* Requirement: Can you retype every line of the items below word for word, leaving out the pictures?
>> Begin
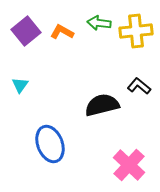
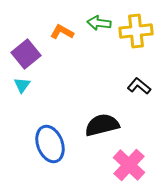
purple square: moved 23 px down
cyan triangle: moved 2 px right
black semicircle: moved 20 px down
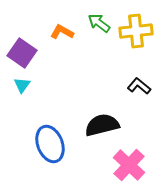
green arrow: rotated 30 degrees clockwise
purple square: moved 4 px left, 1 px up; rotated 16 degrees counterclockwise
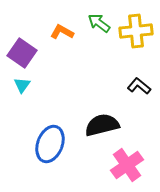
blue ellipse: rotated 42 degrees clockwise
pink cross: moved 2 px left; rotated 12 degrees clockwise
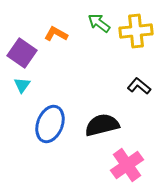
orange L-shape: moved 6 px left, 2 px down
blue ellipse: moved 20 px up
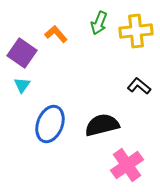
green arrow: rotated 105 degrees counterclockwise
orange L-shape: rotated 20 degrees clockwise
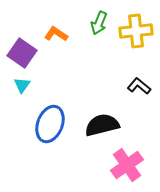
orange L-shape: rotated 15 degrees counterclockwise
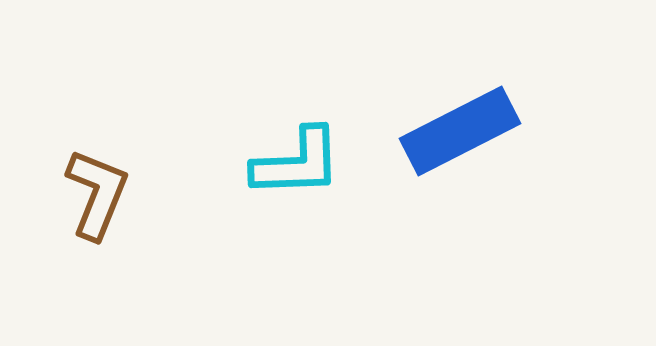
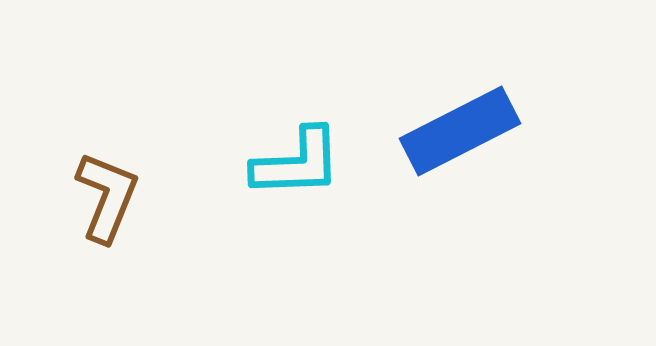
brown L-shape: moved 10 px right, 3 px down
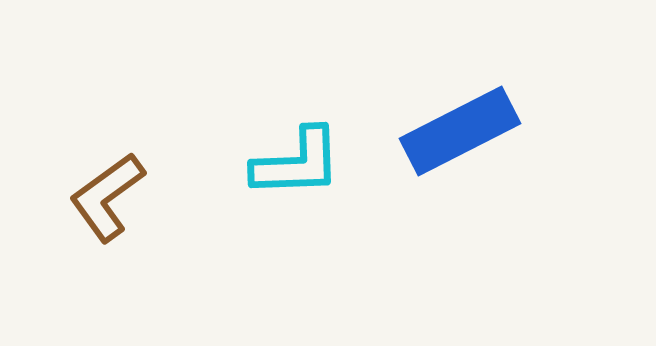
brown L-shape: rotated 148 degrees counterclockwise
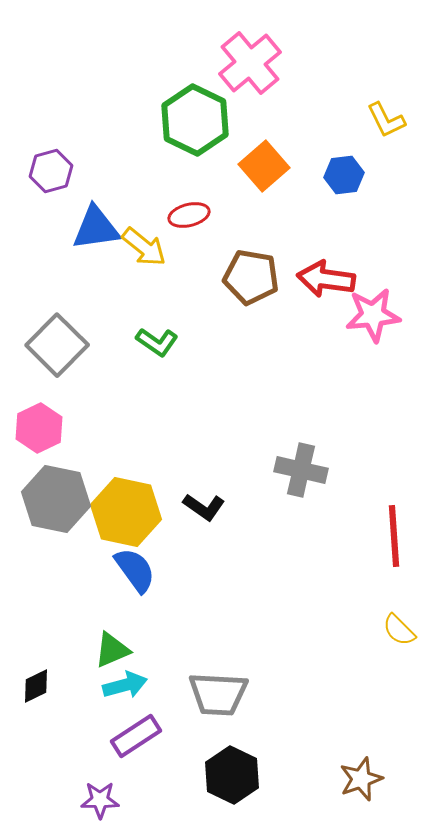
>> End
* Exercise solution:
purple square: moved 23 px down
cyan triangle: moved 2 px right
black semicircle: moved 20 px down
green arrow: rotated 30 degrees clockwise
purple square: moved 4 px left, 1 px up; rotated 16 degrees counterclockwise
blue ellipse: rotated 42 degrees clockwise
pink cross: moved 2 px left; rotated 12 degrees clockwise
orange L-shape: moved 6 px left, 2 px down
blue ellipse: moved 20 px up
green arrow: rotated 105 degrees counterclockwise
orange L-shape: rotated 20 degrees clockwise
orange L-shape: rotated 15 degrees counterclockwise
brown L-shape: moved 10 px right, 3 px down
brown L-shape: rotated 148 degrees counterclockwise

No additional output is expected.